About this exercise
Wherever "orange" appears in a line of the listing, report that line.

Data excerpt

━━━━━━━━━━━━━━━━━━━━

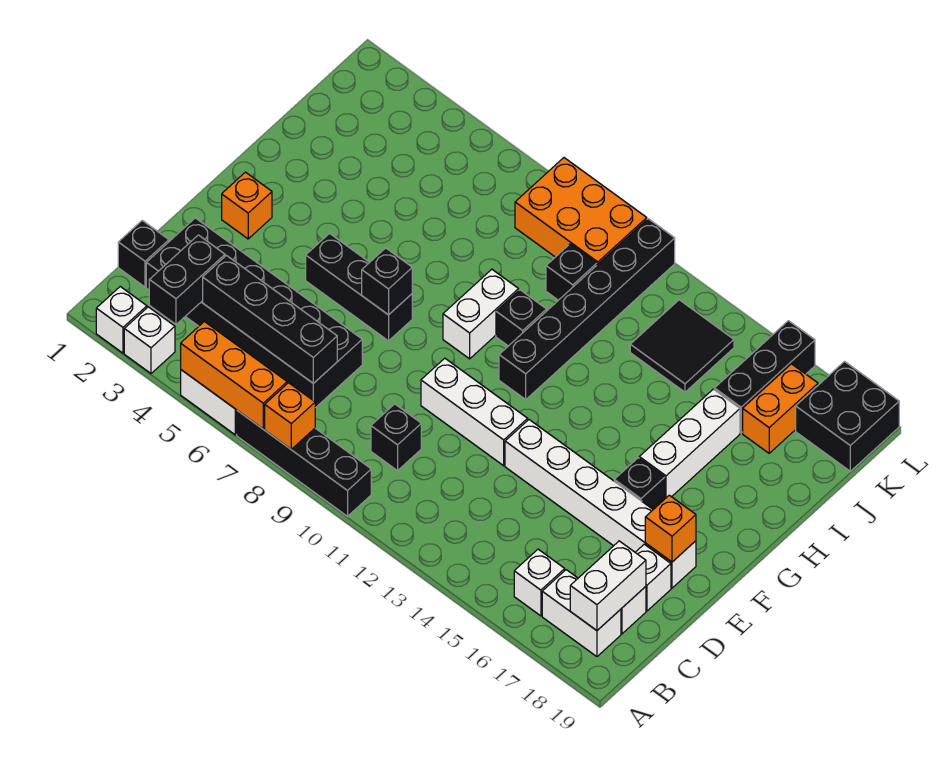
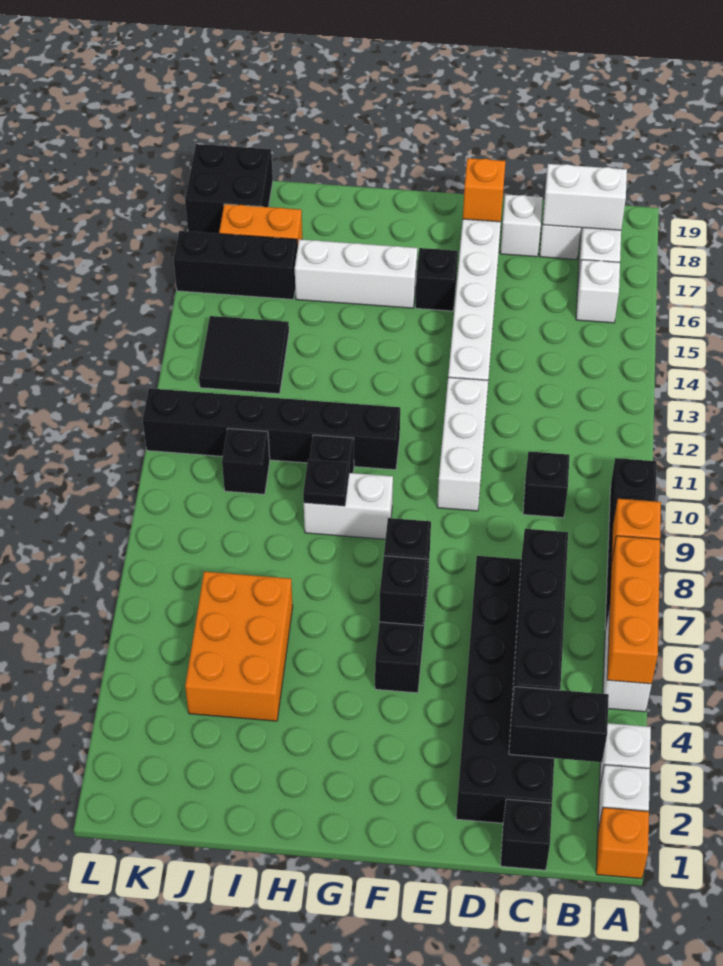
orange brick F2 level 1 -> orange brick A1 level 1
none -> black brick F6 level 2
none -> black plate H9 level 2
orange brick K8:L10 level 1 -> orange brick I4:J6 level 1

━━━━━━━━━━━━━━━━━━━━

Exercise result
orange brick F2 level 1 -> orange brick A1 level 1
orange brick K8:L10 level 1 -> orange brick I4:J6 level 1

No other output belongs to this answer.